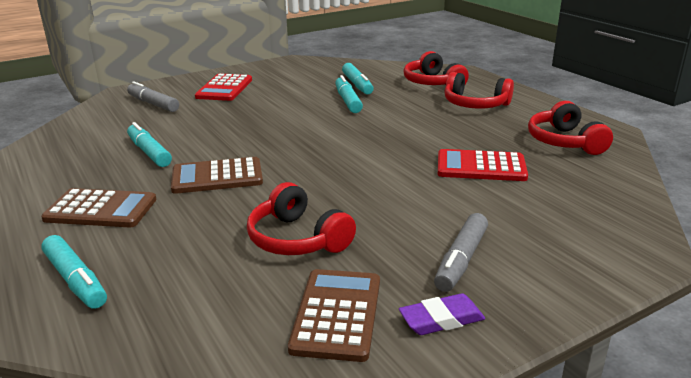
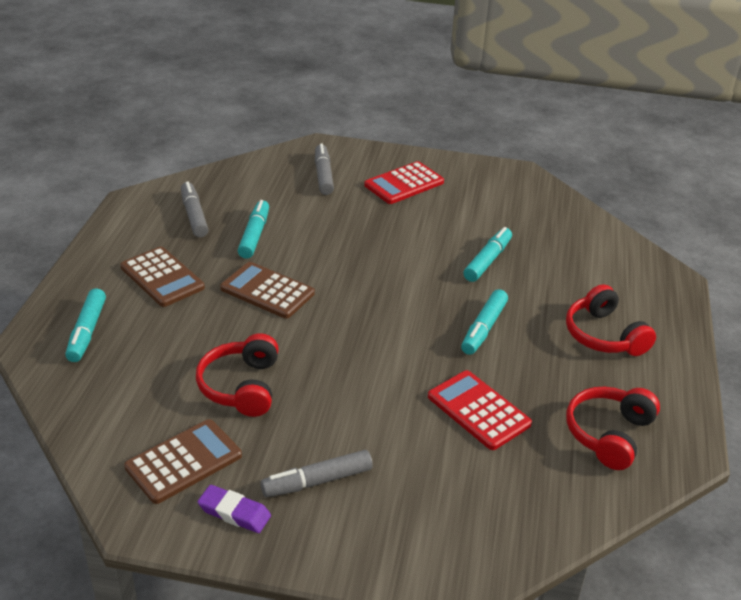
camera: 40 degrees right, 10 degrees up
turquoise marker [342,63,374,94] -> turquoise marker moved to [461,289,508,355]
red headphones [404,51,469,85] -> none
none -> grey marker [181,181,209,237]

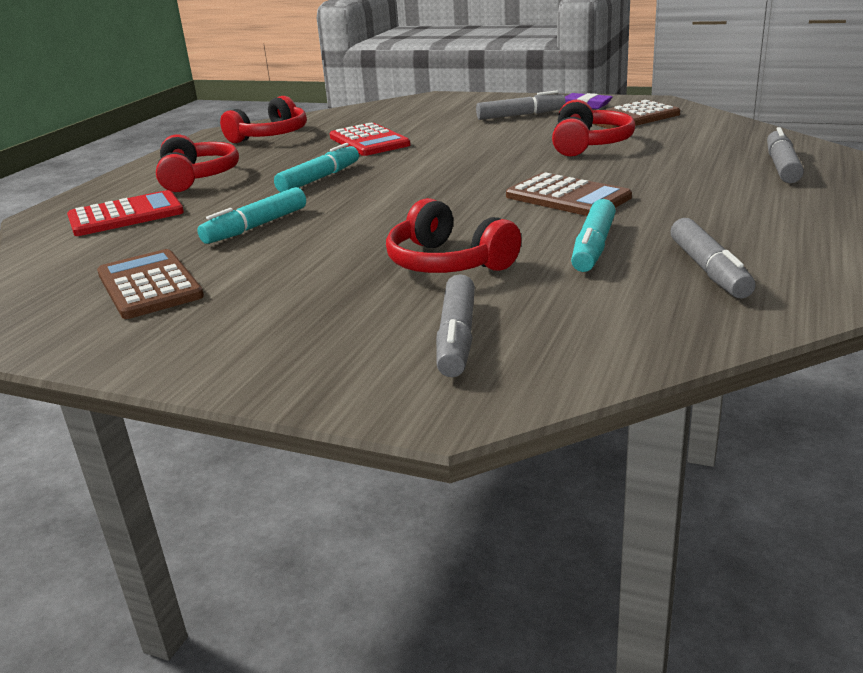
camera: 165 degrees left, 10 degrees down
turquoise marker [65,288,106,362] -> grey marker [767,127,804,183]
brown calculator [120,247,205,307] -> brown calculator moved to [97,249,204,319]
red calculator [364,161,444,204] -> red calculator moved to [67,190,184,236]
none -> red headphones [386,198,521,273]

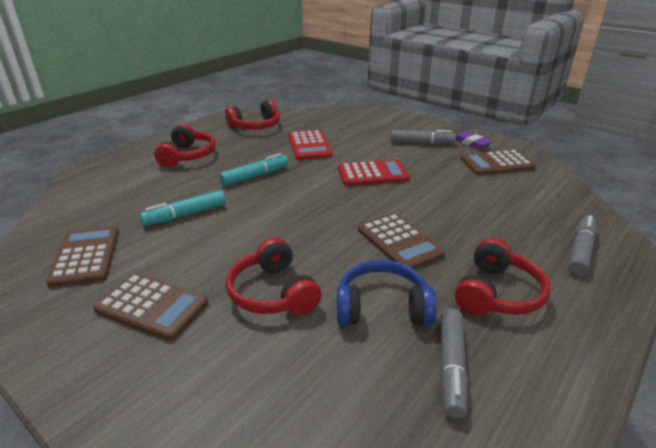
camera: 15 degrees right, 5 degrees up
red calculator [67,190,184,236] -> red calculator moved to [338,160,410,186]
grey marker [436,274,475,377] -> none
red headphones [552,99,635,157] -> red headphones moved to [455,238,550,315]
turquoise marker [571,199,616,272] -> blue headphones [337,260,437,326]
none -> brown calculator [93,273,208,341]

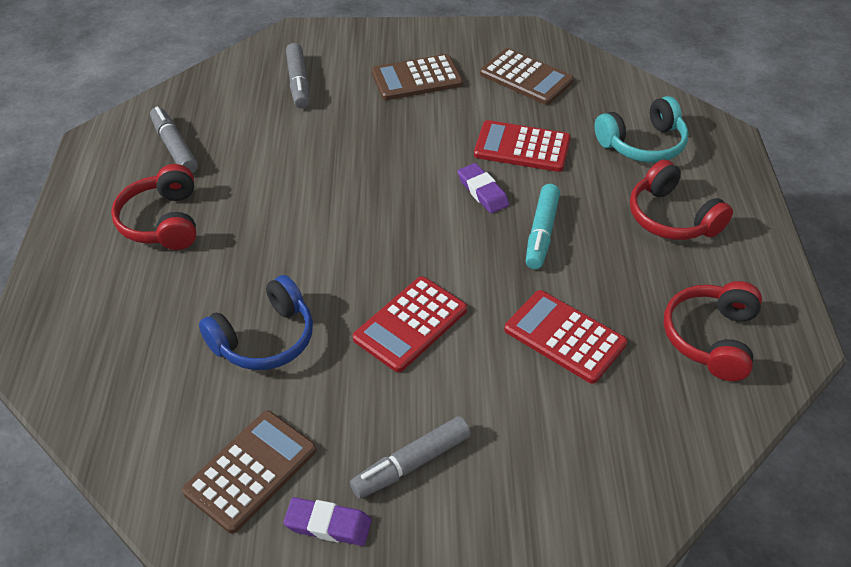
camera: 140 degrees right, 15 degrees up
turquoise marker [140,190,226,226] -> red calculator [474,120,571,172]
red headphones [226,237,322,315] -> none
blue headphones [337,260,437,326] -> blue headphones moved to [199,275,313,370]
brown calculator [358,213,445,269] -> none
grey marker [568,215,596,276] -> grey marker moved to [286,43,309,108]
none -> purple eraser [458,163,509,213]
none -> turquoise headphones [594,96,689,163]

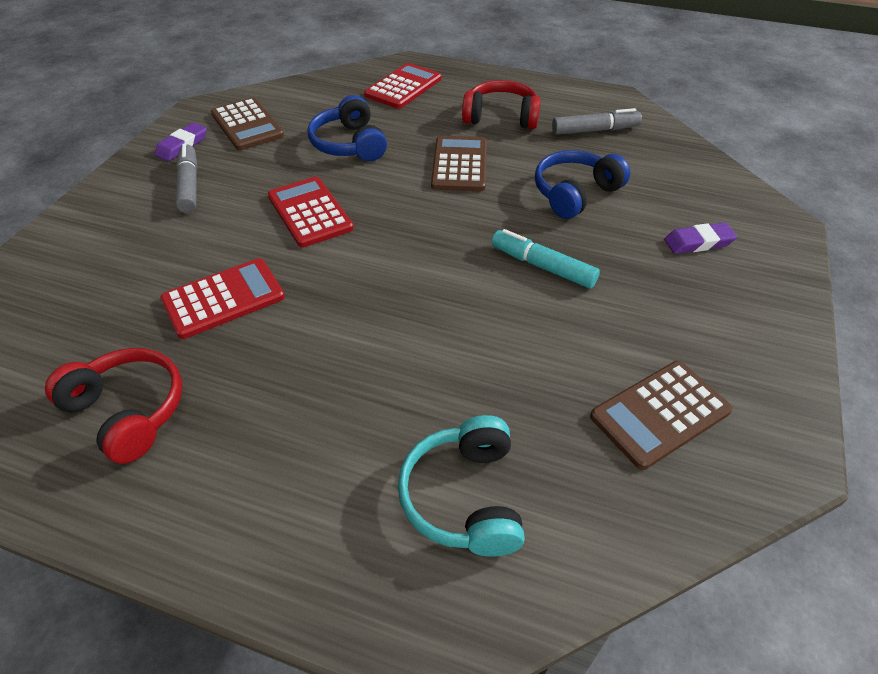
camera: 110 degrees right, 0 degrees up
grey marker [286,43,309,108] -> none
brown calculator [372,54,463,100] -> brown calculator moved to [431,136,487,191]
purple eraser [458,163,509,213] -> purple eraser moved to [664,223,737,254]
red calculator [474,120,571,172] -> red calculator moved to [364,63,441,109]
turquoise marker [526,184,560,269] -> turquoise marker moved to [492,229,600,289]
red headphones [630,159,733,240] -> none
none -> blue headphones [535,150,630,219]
----------------------------------------
Task details: Retype exactly, and only, the lines above from the one where "brown calculator [372,54,463,100]" occurs up to and including the one where "red headphones [630,159,733,240] -> none" occurs.

The answer:
brown calculator [372,54,463,100] -> brown calculator moved to [431,136,487,191]
purple eraser [458,163,509,213] -> purple eraser moved to [664,223,737,254]
red calculator [474,120,571,172] -> red calculator moved to [364,63,441,109]
turquoise marker [526,184,560,269] -> turquoise marker moved to [492,229,600,289]
red headphones [630,159,733,240] -> none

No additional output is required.